What the exercise asks
No pictures, please. Output the lines from the start of the data through the line that contains "C215: 33nF (INV2, VO) -> 150pF (INV2, VO)", both included, exactly as they stand.

··· Data extract

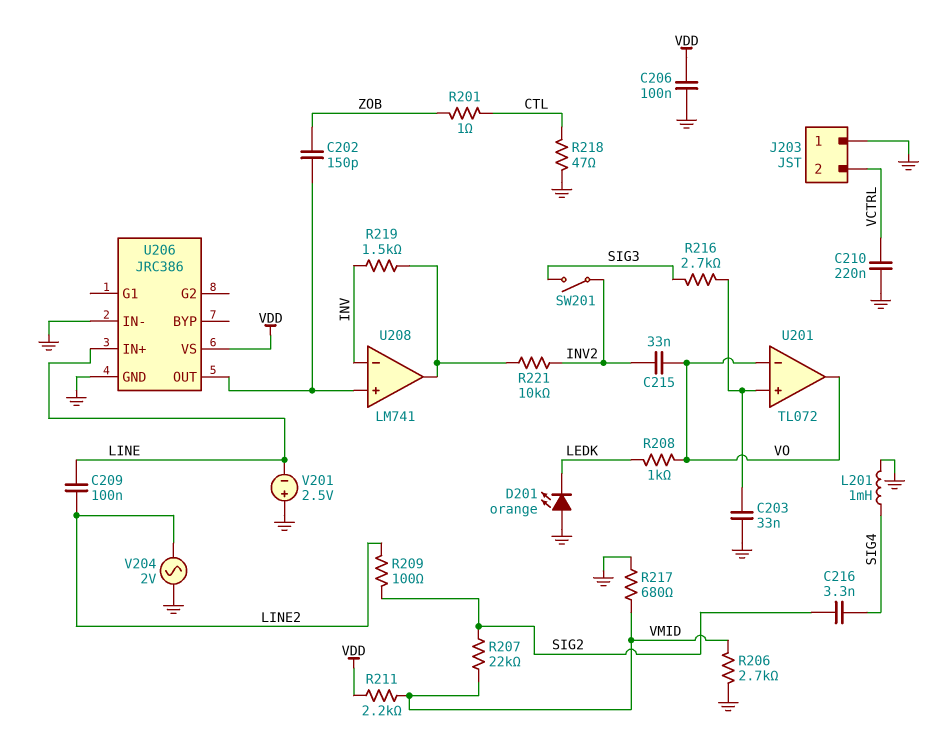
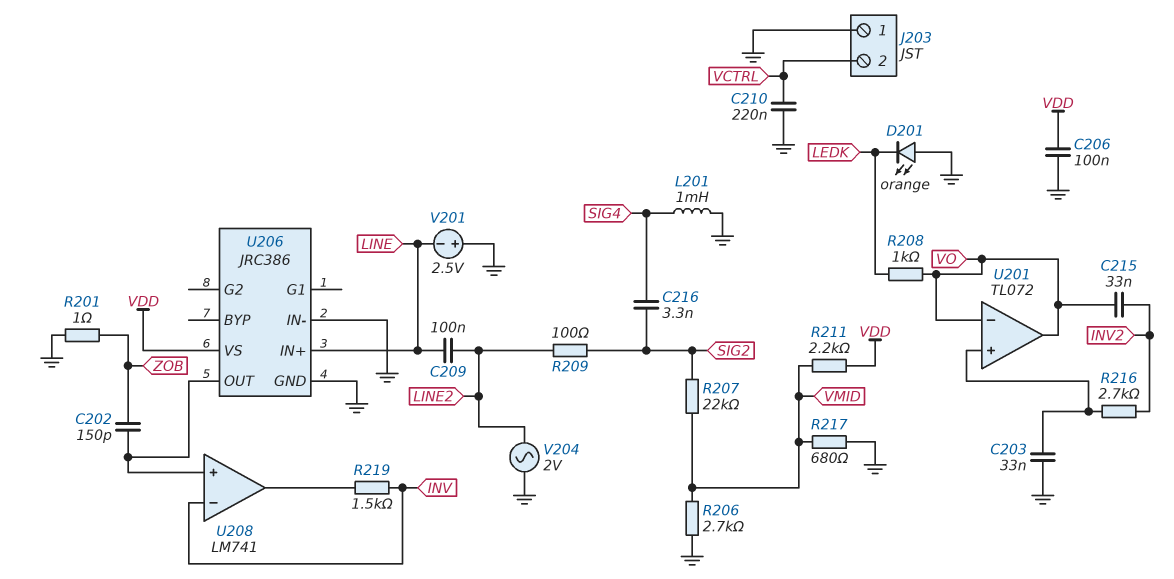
R201: 1 (CTL, ZOB) -> 1 (GND, ZOB)
R216: 2.7k (SIG3, U201/in+) -> 2.7k (INV2, U201/in+)
R218: 47 (CTL, GND) -> none
R221: 10k (INV2, U208/out) -> none
SW201: switch (INV2, SIG3) -> none

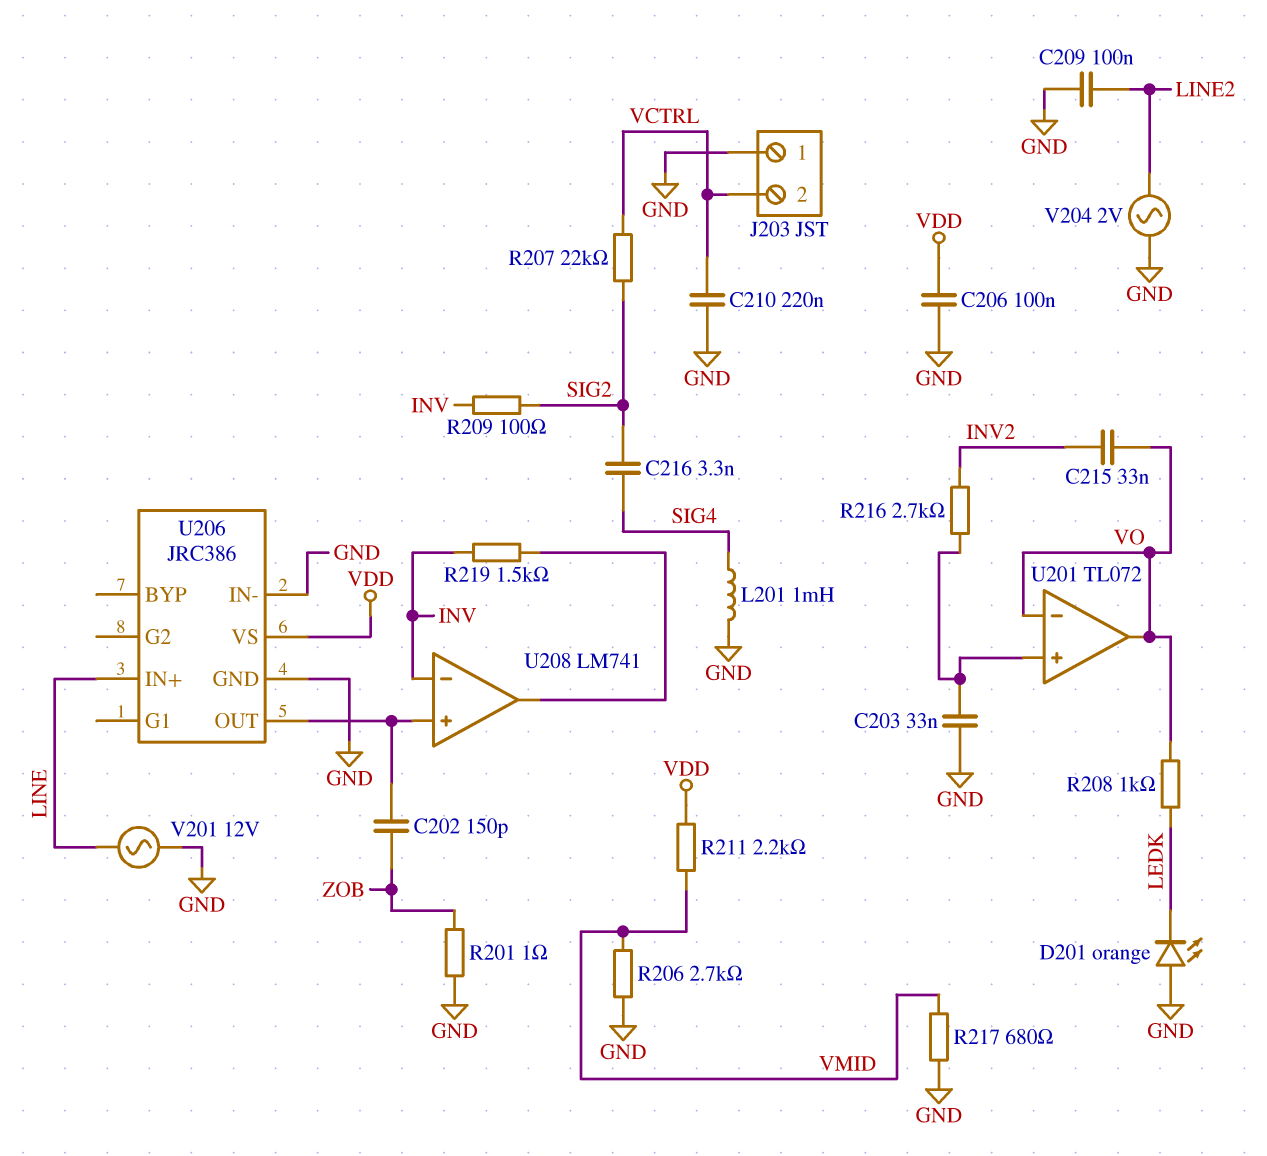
C209: 100nF (LINE, LINE2) -> 100nF (GND, LINE2)
R207: 22k (SIG2, VMID) -> 22k (SIG2, VCTRL)
R209: 100 (LINE2, SIG2) -> 100 (INV, SIG2)
V201: 2.5V (plus GND, minus LINE) -> AC 12V (GND, LINE)

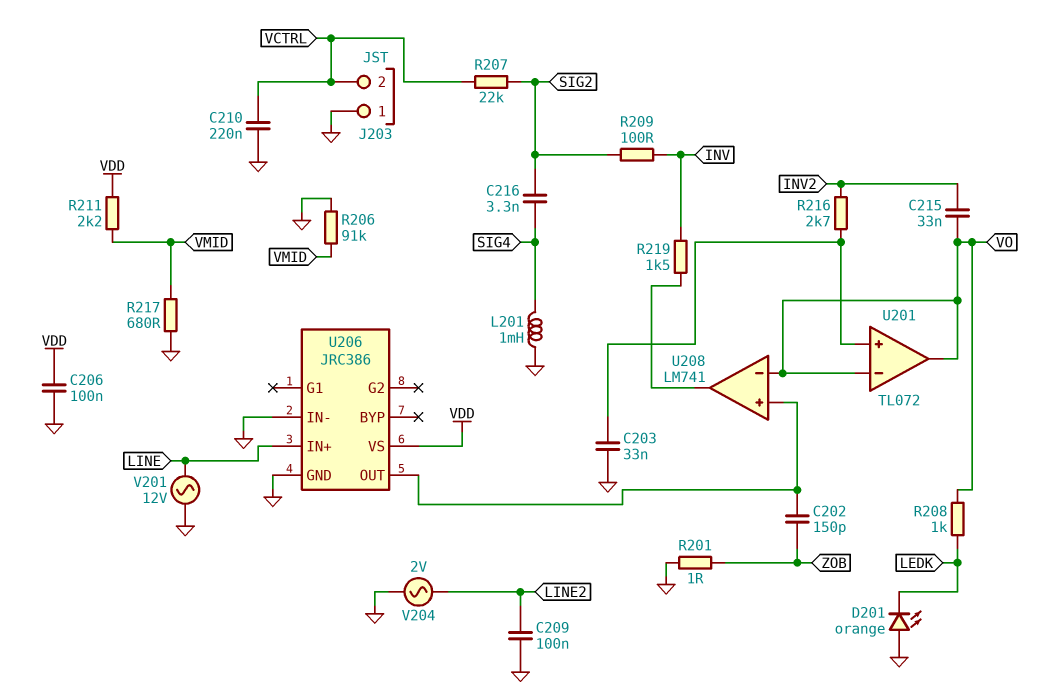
R206: 2.7k (GND, VMID) -> 91k (GND, VMID)
U208 pin in-: INV -> VO

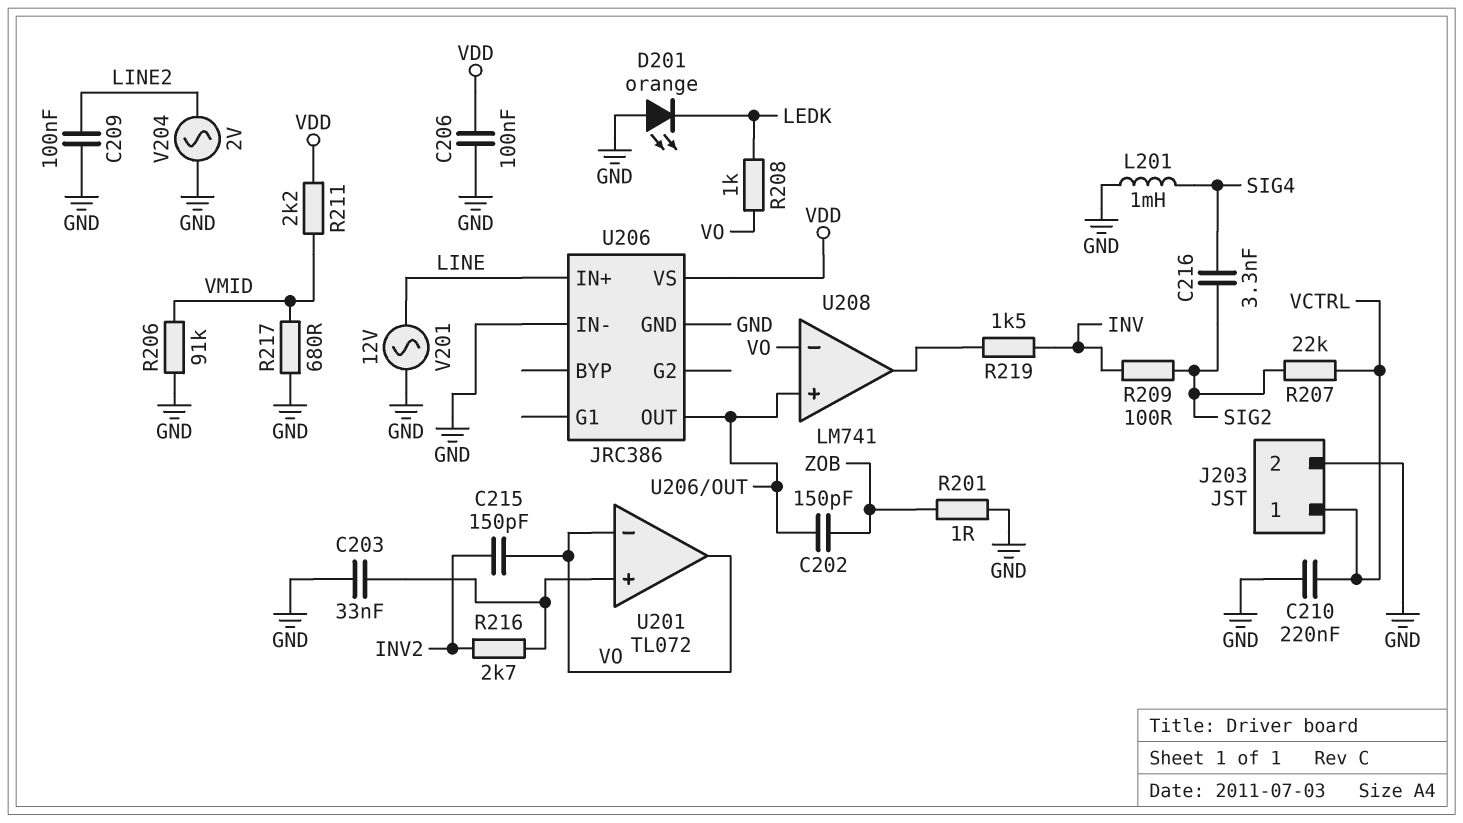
C215: 33nF (INV2, VO) -> 150pF (INV2, VO)
J203 pin 1: GND -> VCTRL
J203 pin 2: VCTRL -> GND

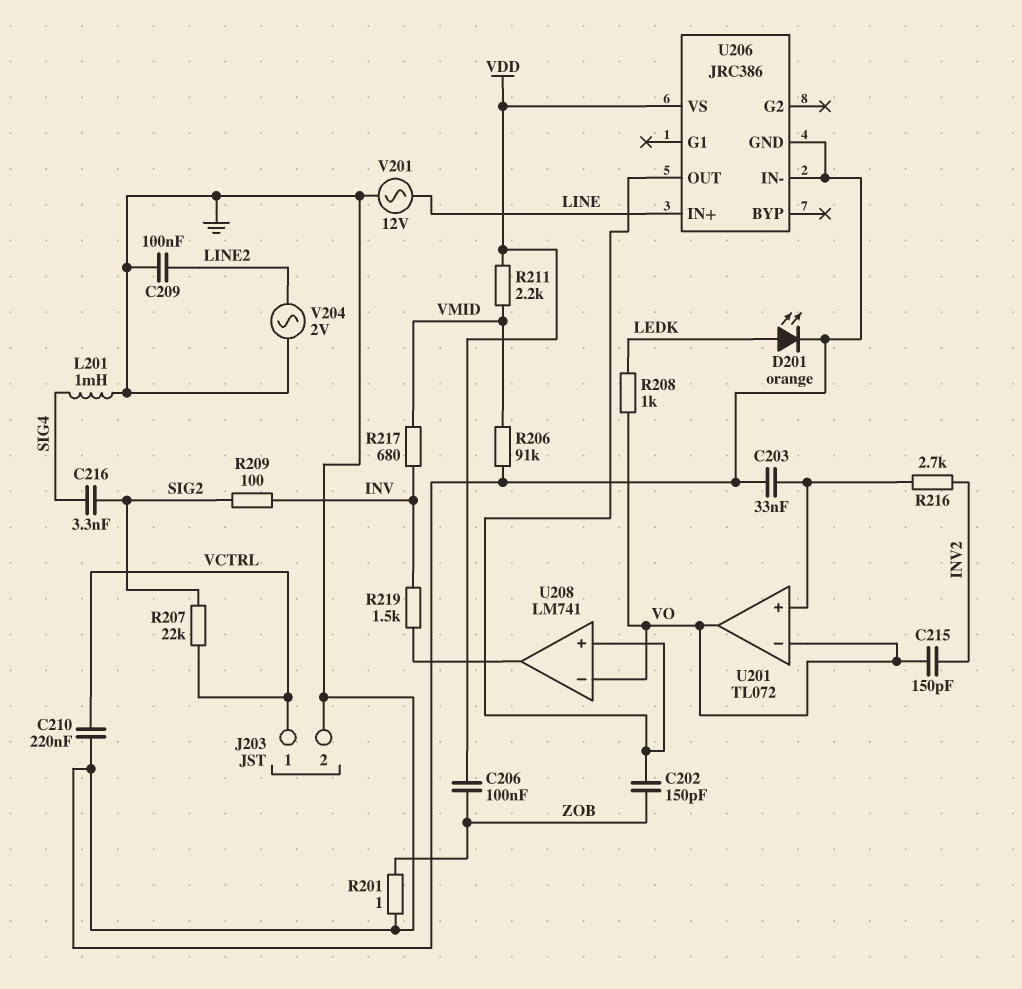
C206: 100nF (GND, VDD) -> 100nF (VDD, ZOB)
D201: LED orange (A GND, K LEDK) -> LED orange (A LEDK, K GND)
R217: 680 (GND, VMID) -> 680 (INV, VMID)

······

Solution
R201: 1 (CTL, ZOB) -> 1 (GND, ZOB)
R216: 2.7k (SIG3, U201/in+) -> 2.7k (INV2, U201/in+)
R218: 47 (CTL, GND) -> none
R221: 10k (INV2, U208/out) -> none
SW201: switch (INV2, SIG3) -> none

C209: 100nF (LINE, LINE2) -> 100nF (GND, LINE2)
R207: 22k (SIG2, VMID) -> 22k (SIG2, VCTRL)
R209: 100 (LINE2, SIG2) -> 100 (INV, SIG2)
V201: 2.5V (plus GND, minus LINE) -> AC 12V (GND, LINE)

R206: 2.7k (GND, VMID) -> 91k (GND, VMID)
U208 pin in-: INV -> VO

C215: 33nF (INV2, VO) -> 150pF (INV2, VO)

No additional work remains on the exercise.